▸ **EXERCISE BRIEF**:
Print the data below exactly as it stands, and keep the pictures out.

##### DATASET CONTENT

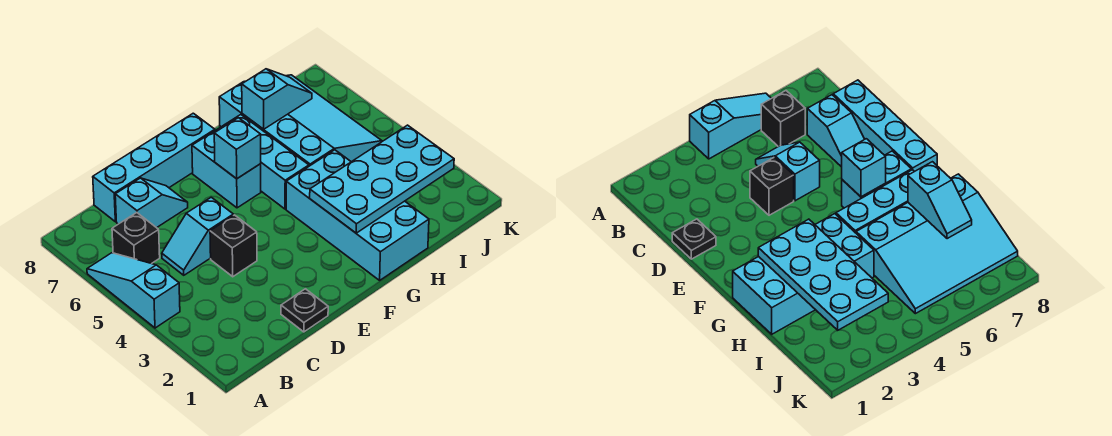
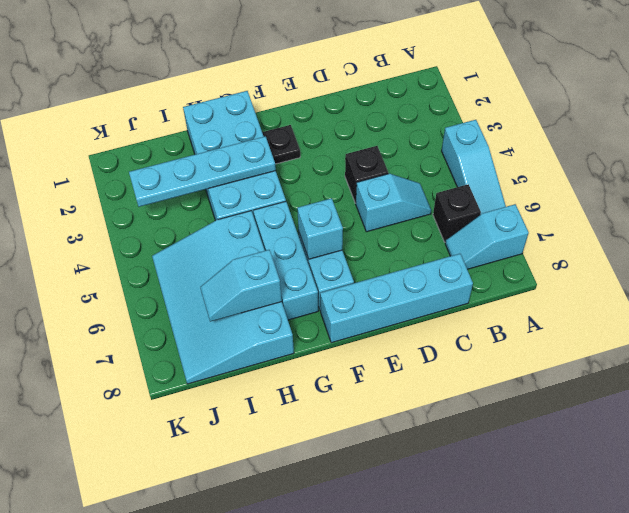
cyan slope C7:D7 level 1 top C -> cyan slope A7:B7 level 1 top A
black plate D1 level 1 -> black plate F2 level 1
cyan plate G2:J3 level 2 -> cyan plate G3:J3 level 2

##########

▸ **TASK RESULT**:
cyan slope C7:D7 level 1 top C -> cyan slope A7:B7 level 1 top A
black plate D1 level 1 -> black plate F2 level 1
cyan plate G2:J3 level 2 -> cyan plate G3:J3 level 2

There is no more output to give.